• What is required: Report back every line from the entries below in which the word "purple" occurs.

• Extracted information:
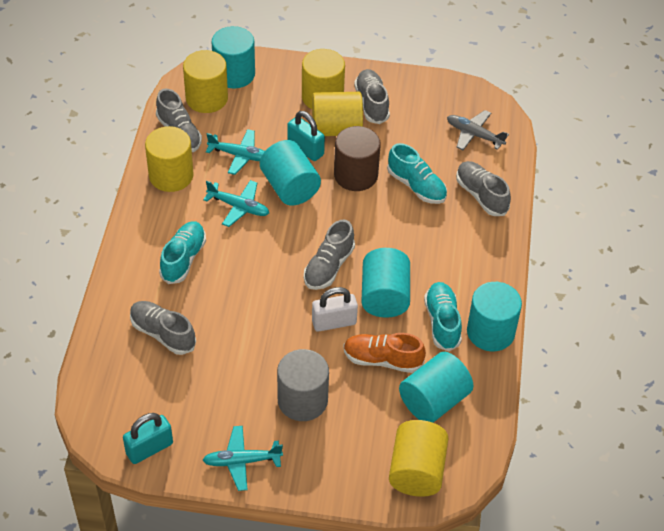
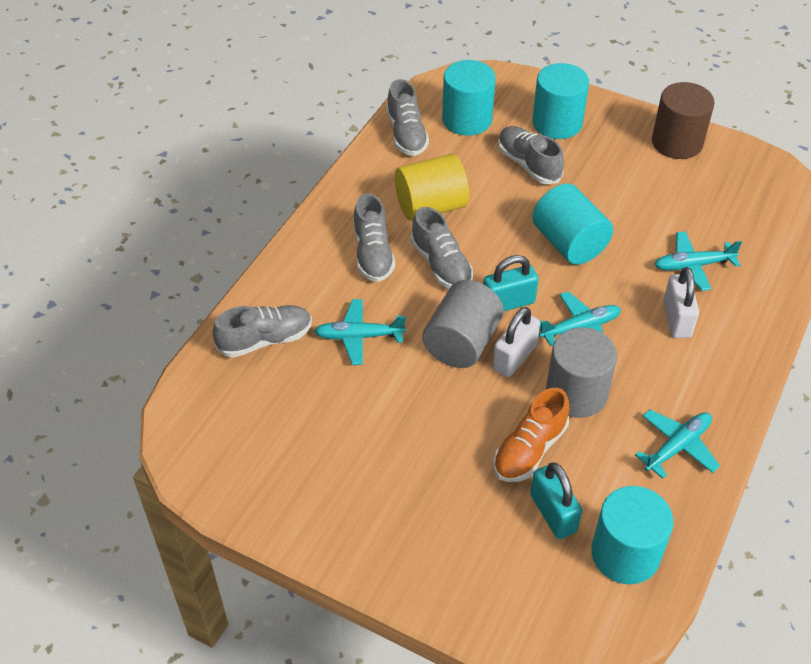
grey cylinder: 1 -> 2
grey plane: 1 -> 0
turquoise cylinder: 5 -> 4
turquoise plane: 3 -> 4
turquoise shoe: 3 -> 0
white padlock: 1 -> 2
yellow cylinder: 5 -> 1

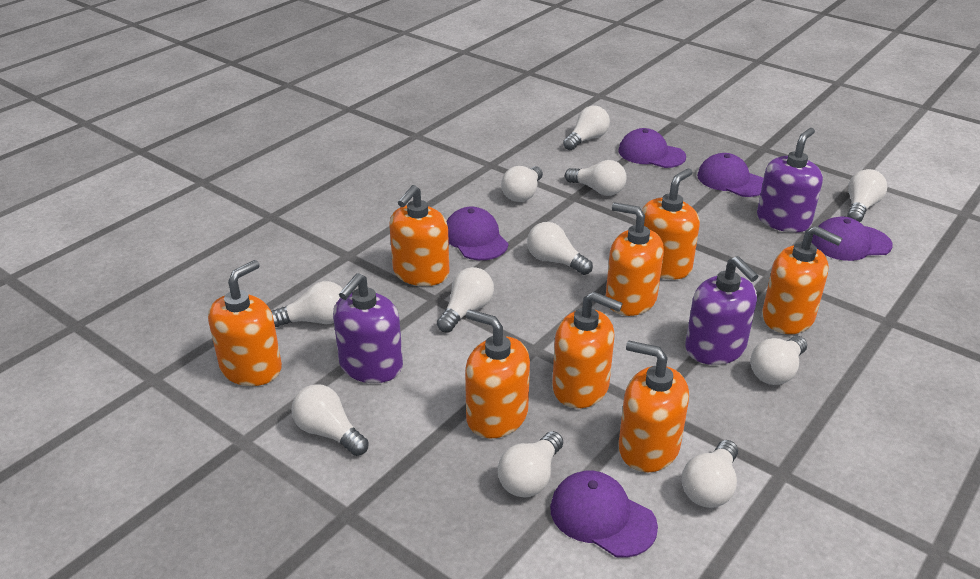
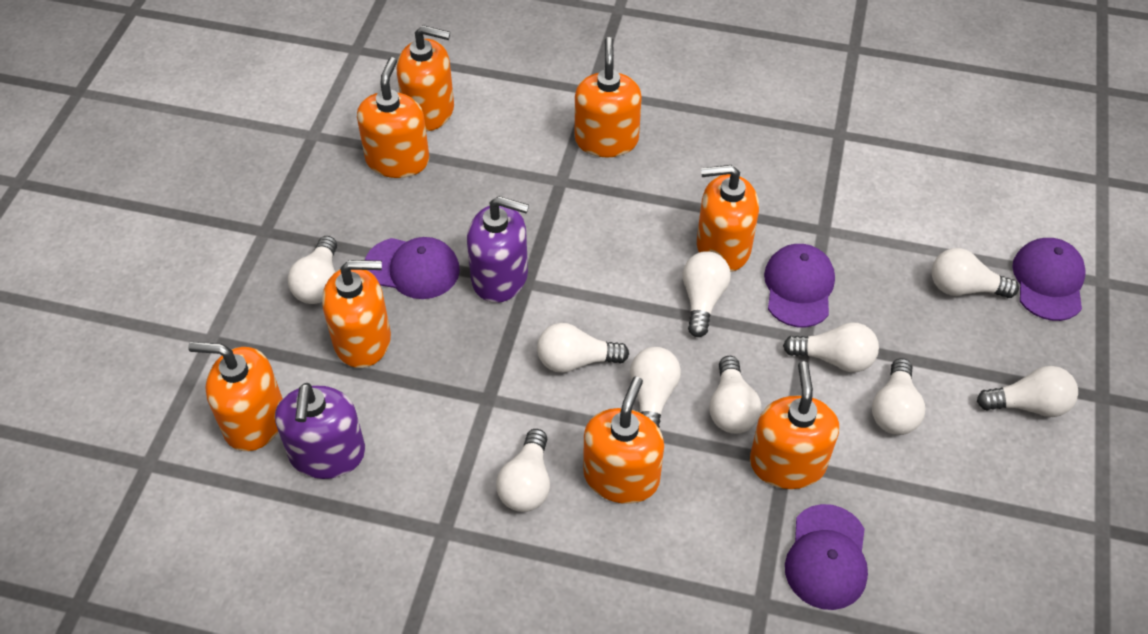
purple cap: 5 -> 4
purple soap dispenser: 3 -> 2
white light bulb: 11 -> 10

• Output for this task:
purple cap: 5 -> 4
purple soap dispenser: 3 -> 2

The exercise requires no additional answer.